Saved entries
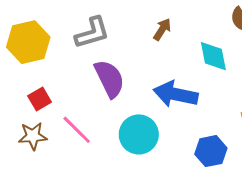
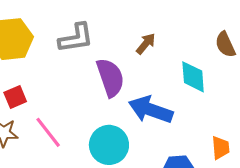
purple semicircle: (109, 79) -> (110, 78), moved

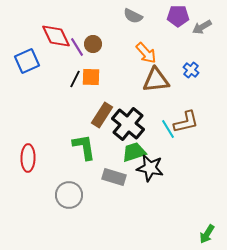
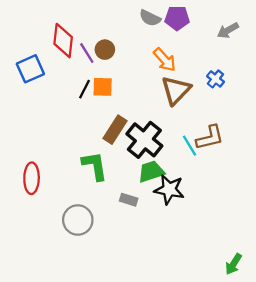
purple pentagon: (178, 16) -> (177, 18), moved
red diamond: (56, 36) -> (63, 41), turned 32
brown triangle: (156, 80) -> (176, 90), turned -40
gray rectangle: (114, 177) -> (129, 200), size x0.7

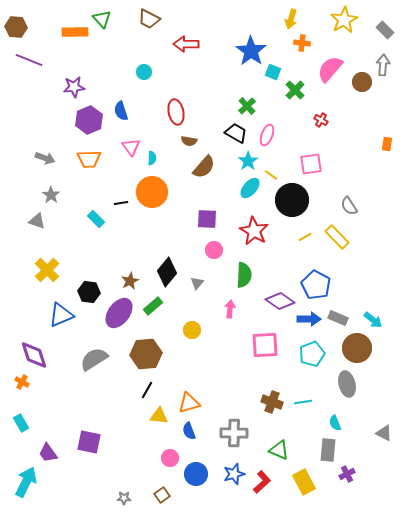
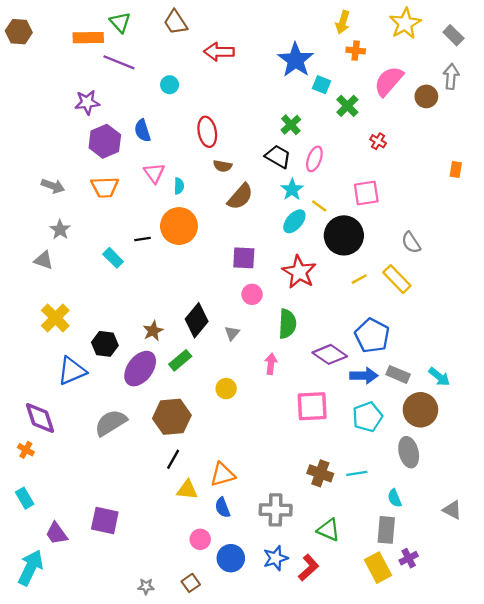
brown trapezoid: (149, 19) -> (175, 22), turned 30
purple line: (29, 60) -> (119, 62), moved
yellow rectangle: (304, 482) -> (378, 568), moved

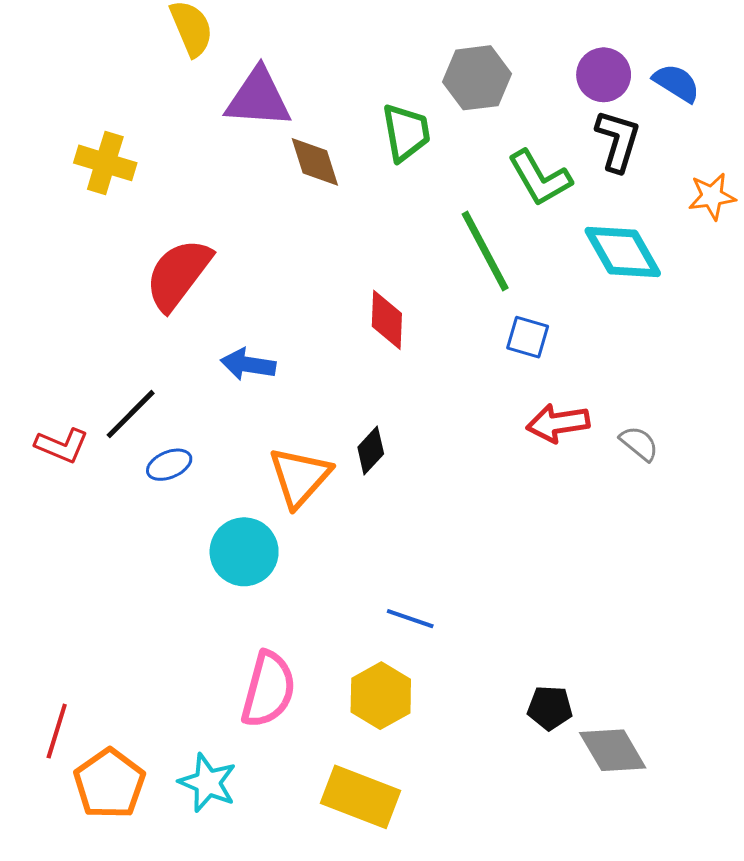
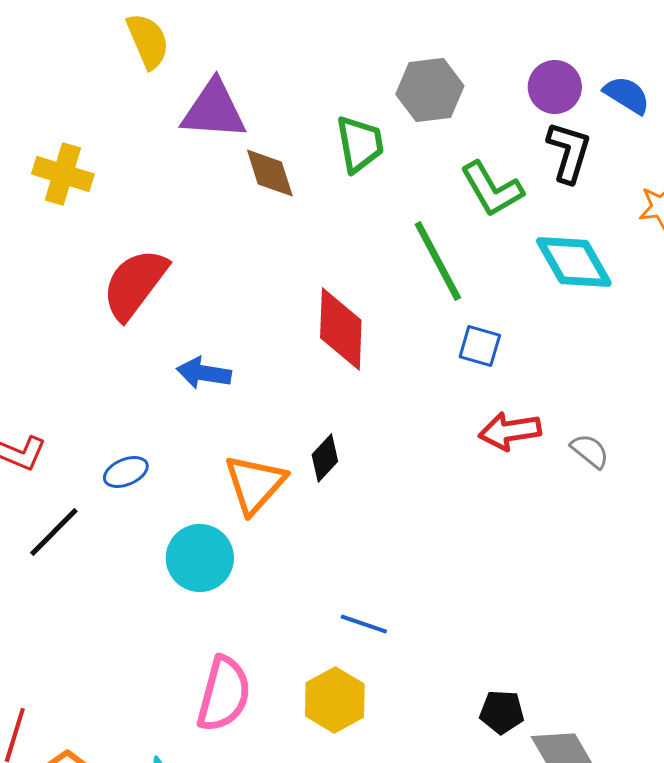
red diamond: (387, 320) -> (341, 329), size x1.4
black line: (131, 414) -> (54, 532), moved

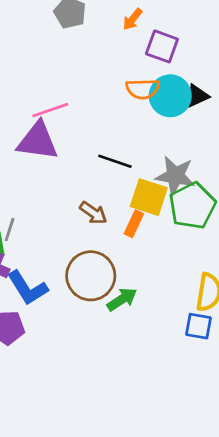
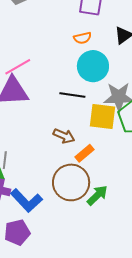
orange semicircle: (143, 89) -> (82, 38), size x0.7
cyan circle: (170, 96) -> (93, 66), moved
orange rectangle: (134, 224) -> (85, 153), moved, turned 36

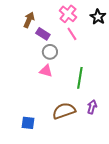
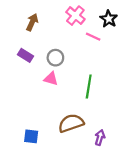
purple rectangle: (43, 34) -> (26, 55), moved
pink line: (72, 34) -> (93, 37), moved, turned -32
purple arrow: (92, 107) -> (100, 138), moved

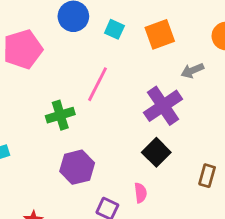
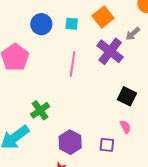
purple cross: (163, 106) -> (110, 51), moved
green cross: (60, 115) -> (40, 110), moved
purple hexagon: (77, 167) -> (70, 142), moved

◆ Aim of the task: Exact copy, pictures omitted: every line from the one holding "brown triangle: (156, 80)" through the last line of the data above, and nothing else.

◆ Answer section:
brown triangle: (156, 80) -> (176, 90), turned -40
gray rectangle: (114, 177) -> (129, 200), size x0.7

brown trapezoid: (149, 19) -> (175, 22), turned 30
purple line: (29, 60) -> (119, 62), moved
yellow rectangle: (304, 482) -> (378, 568), moved

red diamond: (387, 320) -> (341, 329), size x1.4
black line: (131, 414) -> (54, 532), moved

orange semicircle: (143, 89) -> (82, 38), size x0.7
cyan circle: (170, 96) -> (93, 66), moved
orange rectangle: (134, 224) -> (85, 153), moved, turned 36

purple rectangle: (43, 34) -> (26, 55), moved
pink line: (72, 34) -> (93, 37), moved, turned -32
purple arrow: (92, 107) -> (100, 138), moved

purple cross: (163, 106) -> (110, 51), moved
green cross: (60, 115) -> (40, 110), moved
purple hexagon: (77, 167) -> (70, 142), moved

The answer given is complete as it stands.